=== Section Start ===

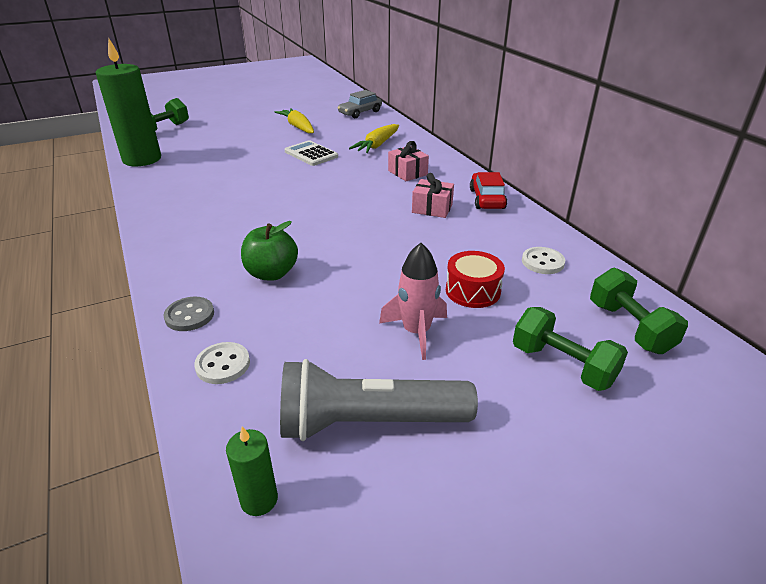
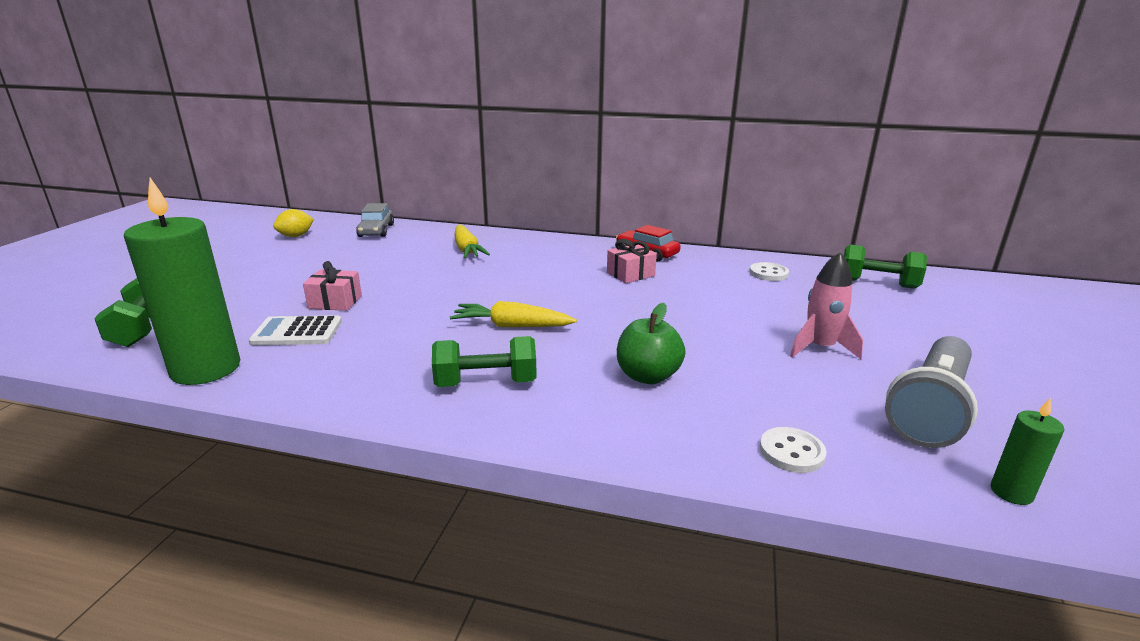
camera: 50 degrees left, 10 degrees down
grey button [164,297,214,331] -> none
yellow carrot [275,108,314,134] -> yellow carrot moved to [450,301,577,327]
white calculator [285,140,338,166] -> white calculator moved to [249,315,342,345]
pink gift [388,141,429,181] -> pink gift moved to [303,261,362,311]
red drum [446,251,505,308] -> none
green dumbbell [513,307,628,391] -> green dumbbell moved to [432,336,537,387]
none -> yellow lemon [273,209,314,237]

=== Section End ===

Where an entry contains an image, skip the image and write out the rest exactly.

camera: 50 degrees left, 10 degrees down
grey button [164,297,214,331] -> none
yellow carrot [275,108,314,134] -> yellow carrot moved to [450,301,577,327]
white calculator [285,140,338,166] -> white calculator moved to [249,315,342,345]
pink gift [388,141,429,181] -> pink gift moved to [303,261,362,311]
red drum [446,251,505,308] -> none
green dumbbell [513,307,628,391] -> green dumbbell moved to [432,336,537,387]
none -> yellow lemon [273,209,314,237]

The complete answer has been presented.